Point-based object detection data
Content starts
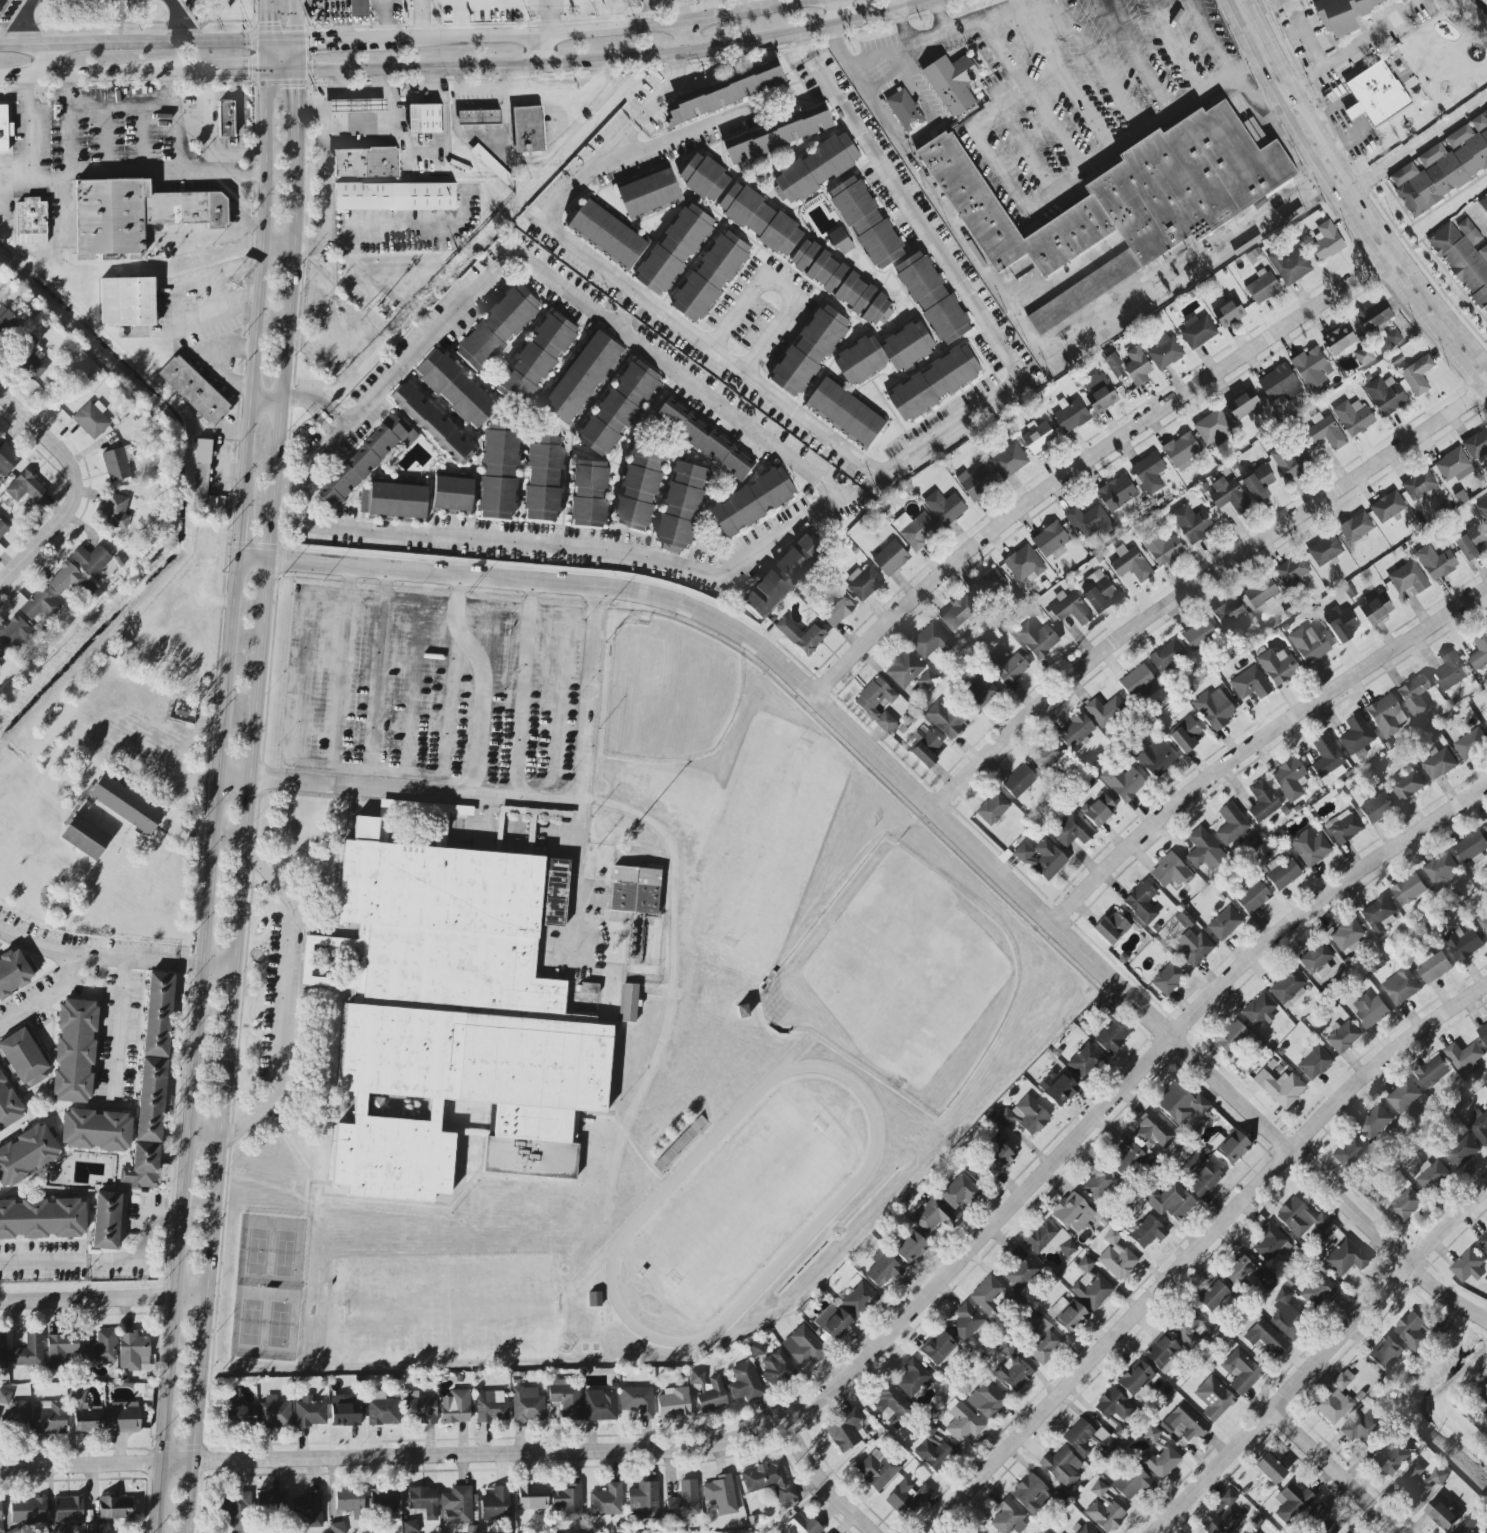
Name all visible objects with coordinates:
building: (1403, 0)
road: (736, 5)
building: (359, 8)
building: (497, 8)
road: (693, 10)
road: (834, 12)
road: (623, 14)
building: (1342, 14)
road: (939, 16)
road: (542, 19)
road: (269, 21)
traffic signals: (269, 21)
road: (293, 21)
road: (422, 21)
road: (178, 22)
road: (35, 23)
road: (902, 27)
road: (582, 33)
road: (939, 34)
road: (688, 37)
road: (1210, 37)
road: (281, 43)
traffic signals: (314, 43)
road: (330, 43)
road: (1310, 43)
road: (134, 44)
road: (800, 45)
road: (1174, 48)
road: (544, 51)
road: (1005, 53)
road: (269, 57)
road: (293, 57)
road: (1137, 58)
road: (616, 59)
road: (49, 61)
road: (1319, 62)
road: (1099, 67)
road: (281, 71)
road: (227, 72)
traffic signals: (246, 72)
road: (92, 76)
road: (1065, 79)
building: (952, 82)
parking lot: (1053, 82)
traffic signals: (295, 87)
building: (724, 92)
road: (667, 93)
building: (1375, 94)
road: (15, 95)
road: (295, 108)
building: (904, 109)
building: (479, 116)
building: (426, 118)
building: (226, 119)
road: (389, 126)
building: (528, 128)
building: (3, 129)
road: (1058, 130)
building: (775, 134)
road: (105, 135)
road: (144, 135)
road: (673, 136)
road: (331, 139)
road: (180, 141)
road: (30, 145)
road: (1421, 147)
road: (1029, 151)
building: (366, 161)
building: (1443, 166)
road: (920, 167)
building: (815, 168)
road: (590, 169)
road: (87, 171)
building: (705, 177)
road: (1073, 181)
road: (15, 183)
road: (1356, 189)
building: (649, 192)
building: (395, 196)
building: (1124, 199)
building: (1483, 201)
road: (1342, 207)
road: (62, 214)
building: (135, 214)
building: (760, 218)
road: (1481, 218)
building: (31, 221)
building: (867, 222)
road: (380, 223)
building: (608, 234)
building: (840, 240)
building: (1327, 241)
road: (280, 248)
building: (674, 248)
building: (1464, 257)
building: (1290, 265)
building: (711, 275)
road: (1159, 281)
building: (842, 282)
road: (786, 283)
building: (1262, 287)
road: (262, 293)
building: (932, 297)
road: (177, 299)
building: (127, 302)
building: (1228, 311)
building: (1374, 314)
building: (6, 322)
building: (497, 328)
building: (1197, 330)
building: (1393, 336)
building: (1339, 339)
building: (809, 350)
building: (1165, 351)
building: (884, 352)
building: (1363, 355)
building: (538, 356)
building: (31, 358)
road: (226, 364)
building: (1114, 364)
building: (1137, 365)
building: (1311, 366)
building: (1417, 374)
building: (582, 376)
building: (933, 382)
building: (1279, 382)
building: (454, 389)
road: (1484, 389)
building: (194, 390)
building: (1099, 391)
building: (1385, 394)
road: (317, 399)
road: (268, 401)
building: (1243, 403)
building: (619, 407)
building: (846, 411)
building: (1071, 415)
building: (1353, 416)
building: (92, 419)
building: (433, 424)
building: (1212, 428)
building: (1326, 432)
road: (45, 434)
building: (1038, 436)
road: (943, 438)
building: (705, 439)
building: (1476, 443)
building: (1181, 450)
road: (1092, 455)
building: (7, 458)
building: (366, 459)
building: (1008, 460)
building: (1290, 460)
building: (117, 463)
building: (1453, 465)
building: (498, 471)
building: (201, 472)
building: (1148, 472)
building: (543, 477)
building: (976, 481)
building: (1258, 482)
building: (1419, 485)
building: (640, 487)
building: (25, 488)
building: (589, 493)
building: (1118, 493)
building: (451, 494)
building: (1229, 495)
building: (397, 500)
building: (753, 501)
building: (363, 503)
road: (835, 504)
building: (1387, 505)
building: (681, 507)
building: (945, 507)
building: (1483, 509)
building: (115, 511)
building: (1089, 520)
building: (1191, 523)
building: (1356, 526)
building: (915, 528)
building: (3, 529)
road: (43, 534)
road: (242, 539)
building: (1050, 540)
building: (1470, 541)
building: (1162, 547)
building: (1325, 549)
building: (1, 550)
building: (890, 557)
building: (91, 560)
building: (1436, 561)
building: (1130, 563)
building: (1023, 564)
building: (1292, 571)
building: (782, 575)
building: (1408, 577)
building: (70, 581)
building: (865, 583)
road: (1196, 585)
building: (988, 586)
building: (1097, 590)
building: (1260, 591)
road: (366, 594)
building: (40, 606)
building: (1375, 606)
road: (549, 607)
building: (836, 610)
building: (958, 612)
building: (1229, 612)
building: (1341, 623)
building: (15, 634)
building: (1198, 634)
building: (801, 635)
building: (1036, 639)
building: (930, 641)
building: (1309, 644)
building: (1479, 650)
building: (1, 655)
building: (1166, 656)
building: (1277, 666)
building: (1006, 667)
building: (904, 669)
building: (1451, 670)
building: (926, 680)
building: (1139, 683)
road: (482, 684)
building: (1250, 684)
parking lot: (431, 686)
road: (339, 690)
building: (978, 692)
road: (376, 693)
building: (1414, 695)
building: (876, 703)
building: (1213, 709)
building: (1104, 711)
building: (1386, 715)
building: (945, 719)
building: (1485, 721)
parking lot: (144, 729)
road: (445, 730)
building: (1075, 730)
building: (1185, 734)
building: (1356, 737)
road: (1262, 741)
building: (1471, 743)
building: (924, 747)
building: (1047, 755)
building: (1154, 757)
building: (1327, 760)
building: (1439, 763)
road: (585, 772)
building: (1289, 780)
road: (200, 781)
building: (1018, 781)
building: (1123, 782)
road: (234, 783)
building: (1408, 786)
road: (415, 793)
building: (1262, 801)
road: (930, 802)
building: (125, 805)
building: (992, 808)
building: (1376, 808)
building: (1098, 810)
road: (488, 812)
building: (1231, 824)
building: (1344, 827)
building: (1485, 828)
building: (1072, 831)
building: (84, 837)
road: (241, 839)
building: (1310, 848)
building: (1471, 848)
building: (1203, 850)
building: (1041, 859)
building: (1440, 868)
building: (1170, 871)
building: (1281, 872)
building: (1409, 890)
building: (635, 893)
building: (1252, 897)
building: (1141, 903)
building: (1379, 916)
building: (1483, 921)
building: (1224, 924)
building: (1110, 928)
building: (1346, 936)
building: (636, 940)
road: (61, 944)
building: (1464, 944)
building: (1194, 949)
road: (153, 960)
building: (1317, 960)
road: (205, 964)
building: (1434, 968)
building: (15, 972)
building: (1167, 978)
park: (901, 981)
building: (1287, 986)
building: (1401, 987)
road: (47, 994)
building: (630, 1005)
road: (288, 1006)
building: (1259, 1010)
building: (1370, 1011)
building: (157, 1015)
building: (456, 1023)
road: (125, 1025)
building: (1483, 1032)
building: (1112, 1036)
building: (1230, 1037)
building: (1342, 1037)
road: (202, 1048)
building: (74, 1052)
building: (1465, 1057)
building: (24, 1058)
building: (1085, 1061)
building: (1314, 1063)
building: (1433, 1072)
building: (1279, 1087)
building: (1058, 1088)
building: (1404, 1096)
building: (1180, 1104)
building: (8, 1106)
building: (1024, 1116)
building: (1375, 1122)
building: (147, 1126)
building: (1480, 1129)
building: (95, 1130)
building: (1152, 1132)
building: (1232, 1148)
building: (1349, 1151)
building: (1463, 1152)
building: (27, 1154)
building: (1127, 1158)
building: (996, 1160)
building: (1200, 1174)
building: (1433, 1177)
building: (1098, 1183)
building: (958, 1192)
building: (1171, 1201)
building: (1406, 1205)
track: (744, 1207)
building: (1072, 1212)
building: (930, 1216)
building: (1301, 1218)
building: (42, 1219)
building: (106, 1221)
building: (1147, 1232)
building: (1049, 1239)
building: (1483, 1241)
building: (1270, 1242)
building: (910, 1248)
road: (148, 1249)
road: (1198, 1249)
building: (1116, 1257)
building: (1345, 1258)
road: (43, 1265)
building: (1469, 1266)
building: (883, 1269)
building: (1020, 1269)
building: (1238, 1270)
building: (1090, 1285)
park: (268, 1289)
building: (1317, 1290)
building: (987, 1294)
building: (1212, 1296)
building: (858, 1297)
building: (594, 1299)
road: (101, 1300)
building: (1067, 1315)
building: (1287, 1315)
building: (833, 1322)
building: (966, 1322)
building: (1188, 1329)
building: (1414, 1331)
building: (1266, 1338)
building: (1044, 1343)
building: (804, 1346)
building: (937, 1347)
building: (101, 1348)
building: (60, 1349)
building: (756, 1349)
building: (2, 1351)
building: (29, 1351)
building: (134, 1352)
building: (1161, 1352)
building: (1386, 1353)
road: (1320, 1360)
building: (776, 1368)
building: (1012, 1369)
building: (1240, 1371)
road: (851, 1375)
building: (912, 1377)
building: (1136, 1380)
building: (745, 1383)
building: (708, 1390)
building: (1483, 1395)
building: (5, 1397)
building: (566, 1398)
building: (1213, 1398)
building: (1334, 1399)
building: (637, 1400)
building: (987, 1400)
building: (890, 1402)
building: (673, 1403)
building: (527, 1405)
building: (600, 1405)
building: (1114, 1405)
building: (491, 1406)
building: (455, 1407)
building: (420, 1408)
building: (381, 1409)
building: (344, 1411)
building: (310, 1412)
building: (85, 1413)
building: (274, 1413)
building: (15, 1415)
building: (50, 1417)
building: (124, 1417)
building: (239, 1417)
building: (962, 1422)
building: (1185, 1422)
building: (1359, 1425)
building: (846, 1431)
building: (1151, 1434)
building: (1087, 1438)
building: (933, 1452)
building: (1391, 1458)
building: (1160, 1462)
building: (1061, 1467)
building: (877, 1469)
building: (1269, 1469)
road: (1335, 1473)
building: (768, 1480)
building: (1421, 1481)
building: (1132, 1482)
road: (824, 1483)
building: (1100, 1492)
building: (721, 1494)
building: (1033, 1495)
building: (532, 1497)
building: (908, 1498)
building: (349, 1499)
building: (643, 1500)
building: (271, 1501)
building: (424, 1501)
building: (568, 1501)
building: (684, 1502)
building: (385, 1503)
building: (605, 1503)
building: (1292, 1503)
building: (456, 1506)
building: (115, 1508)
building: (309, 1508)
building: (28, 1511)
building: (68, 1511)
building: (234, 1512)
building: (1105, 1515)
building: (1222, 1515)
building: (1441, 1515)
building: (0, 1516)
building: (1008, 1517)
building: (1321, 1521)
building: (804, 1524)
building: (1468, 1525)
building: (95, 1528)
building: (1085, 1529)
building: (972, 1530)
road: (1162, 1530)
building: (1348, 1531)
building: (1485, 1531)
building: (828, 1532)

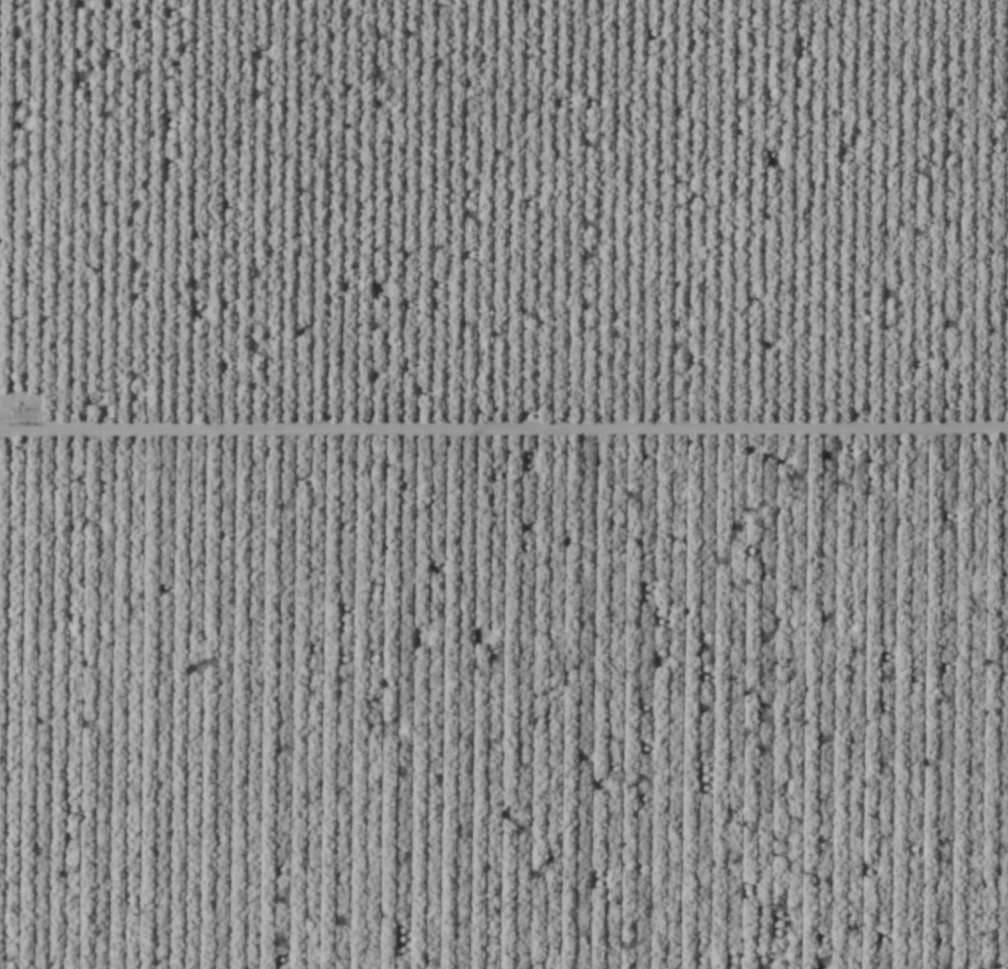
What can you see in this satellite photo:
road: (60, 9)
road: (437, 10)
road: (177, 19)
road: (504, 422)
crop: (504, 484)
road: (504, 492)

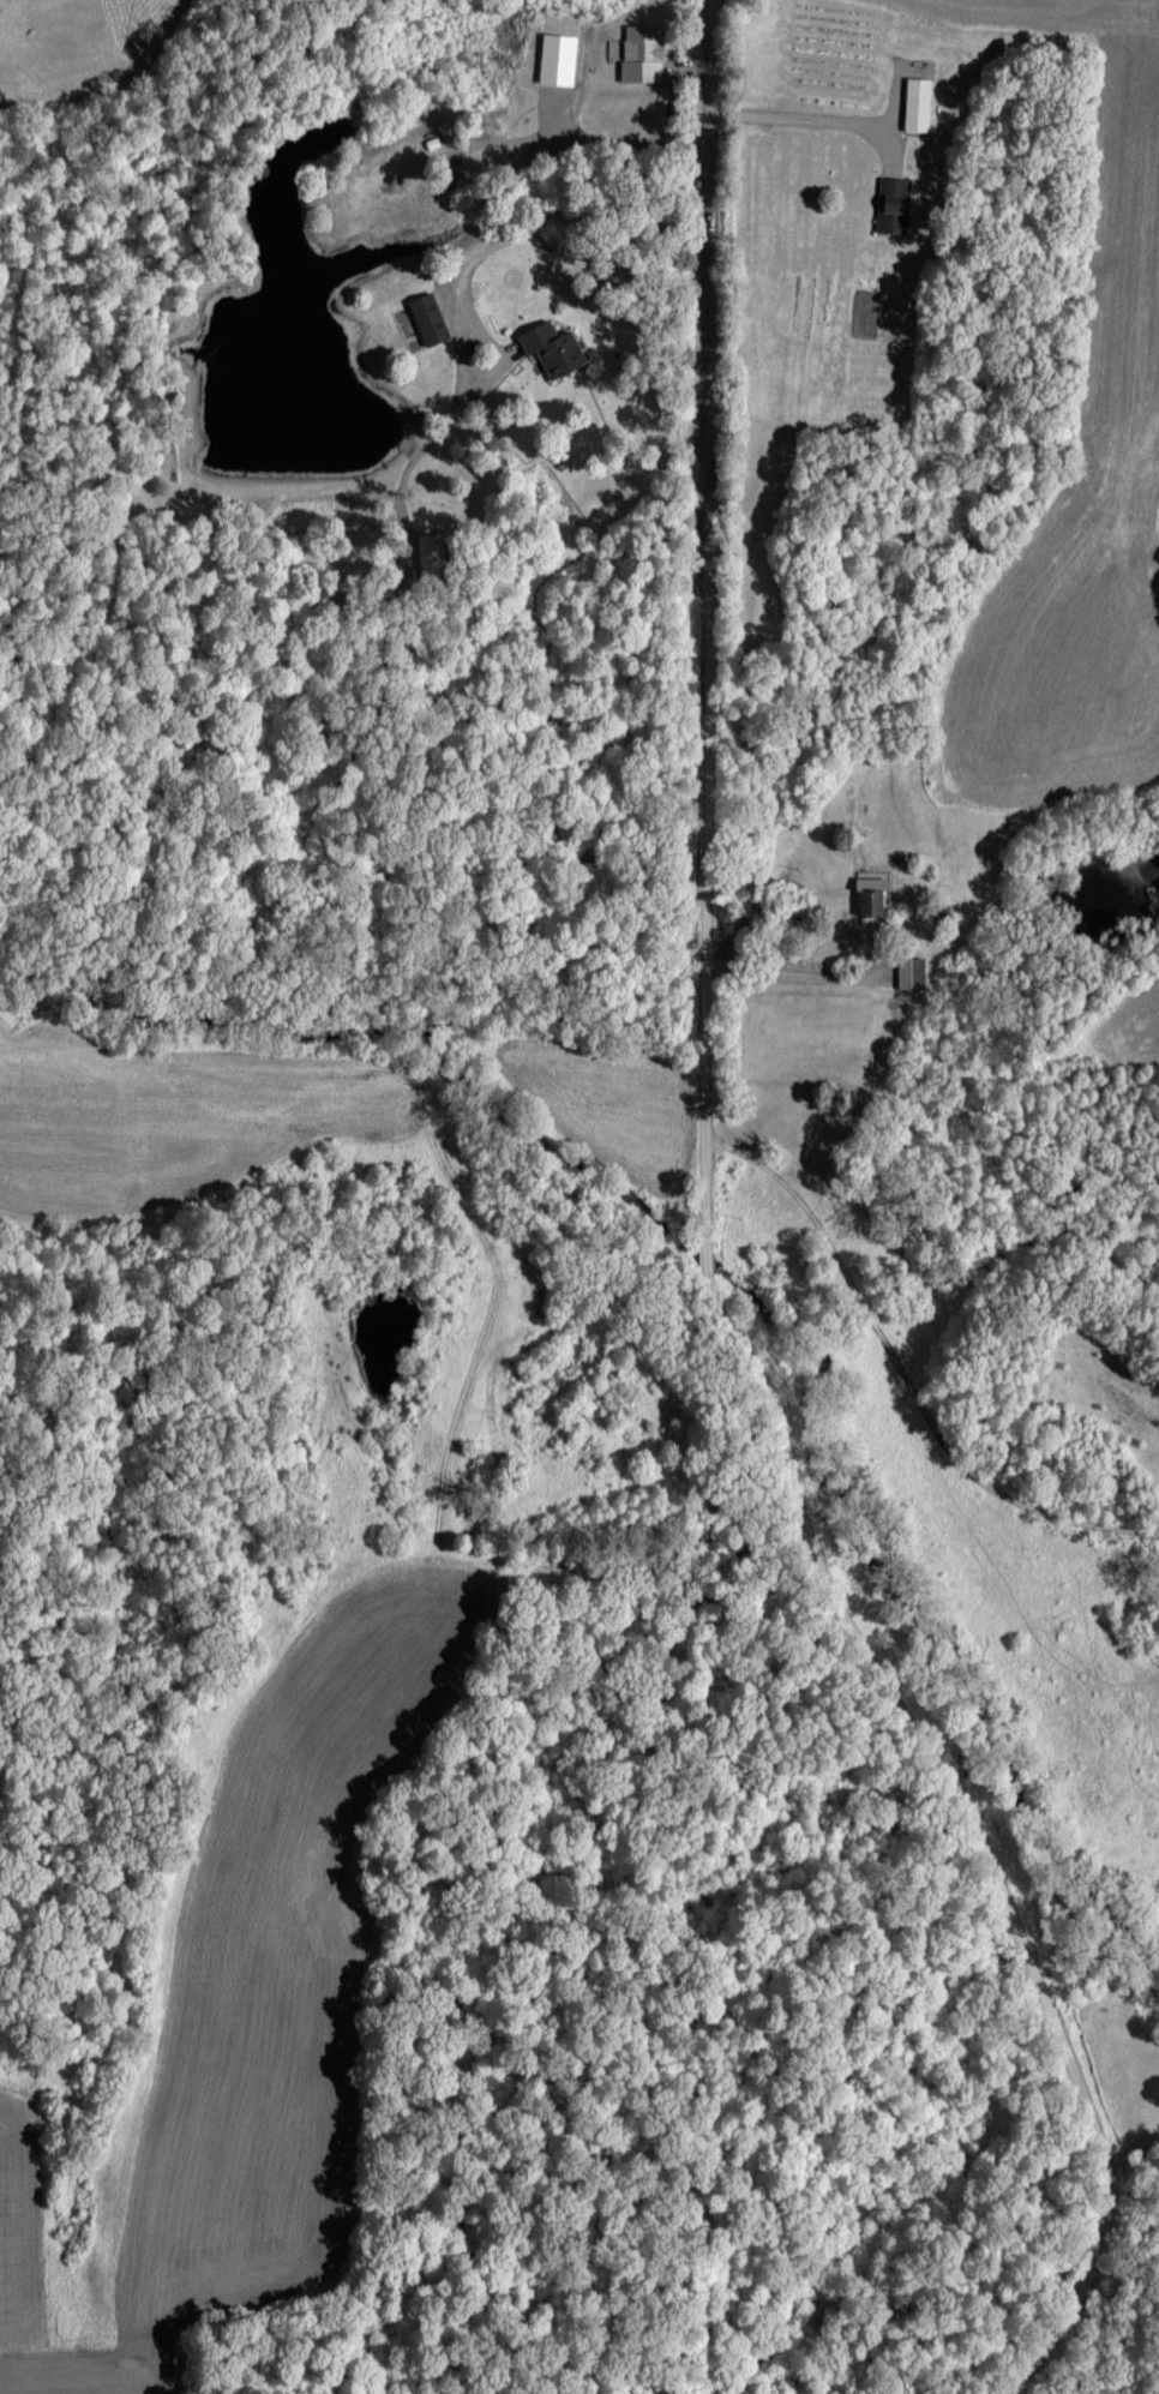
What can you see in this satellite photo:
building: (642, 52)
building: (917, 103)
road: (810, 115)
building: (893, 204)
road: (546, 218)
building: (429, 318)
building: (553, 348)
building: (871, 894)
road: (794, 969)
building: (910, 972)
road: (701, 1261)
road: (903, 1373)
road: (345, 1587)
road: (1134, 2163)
Content ends
**Task brief**.
Output only the number of lines above holding "signals".

**Result for this exercise**.
4